**Instructions for the task:** Render every line of the items below as a JSON list of strings, one string per line, with blank lines skipped. Leave the pictures out of the list.

- - -

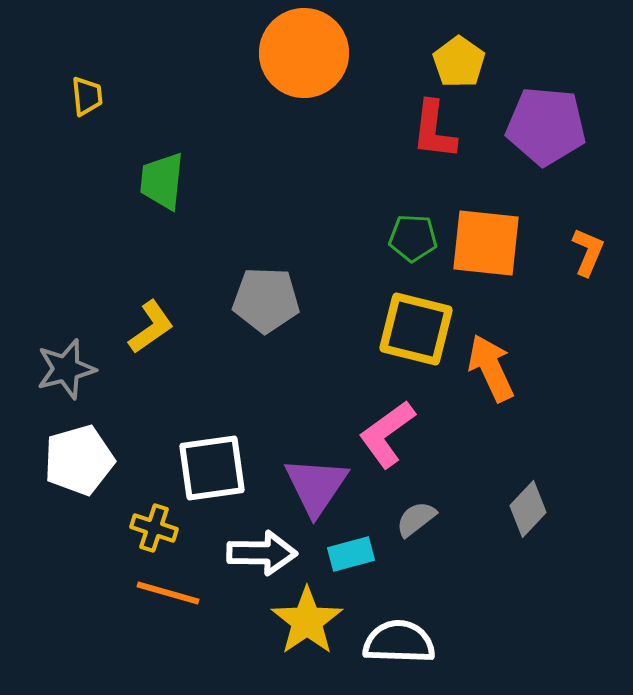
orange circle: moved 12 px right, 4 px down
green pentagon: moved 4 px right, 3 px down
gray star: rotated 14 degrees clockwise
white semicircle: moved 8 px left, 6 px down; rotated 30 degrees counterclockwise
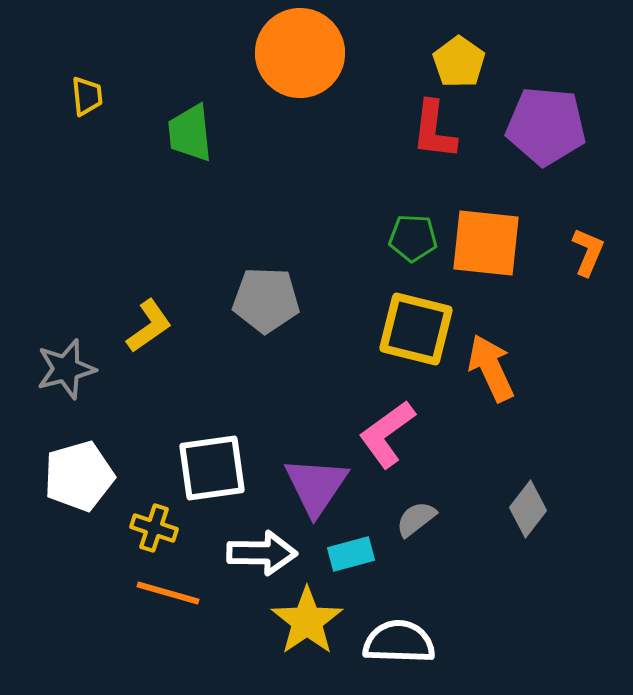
orange circle: moved 4 px left
green trapezoid: moved 28 px right, 48 px up; rotated 12 degrees counterclockwise
yellow L-shape: moved 2 px left, 1 px up
white pentagon: moved 16 px down
gray diamond: rotated 6 degrees counterclockwise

- - -

**Task output:**
[
  "orange circle: moved 12 px right, 4 px down",
  "green pentagon: moved 4 px right, 3 px down",
  "gray star: rotated 14 degrees clockwise",
  "white semicircle: moved 8 px left, 6 px down; rotated 30 degrees counterclockwise",
  "orange circle: moved 4 px left",
  "green trapezoid: moved 28 px right, 48 px up; rotated 12 degrees counterclockwise",
  "yellow L-shape: moved 2 px left, 1 px up",
  "white pentagon: moved 16 px down",
  "gray diamond: rotated 6 degrees counterclockwise"
]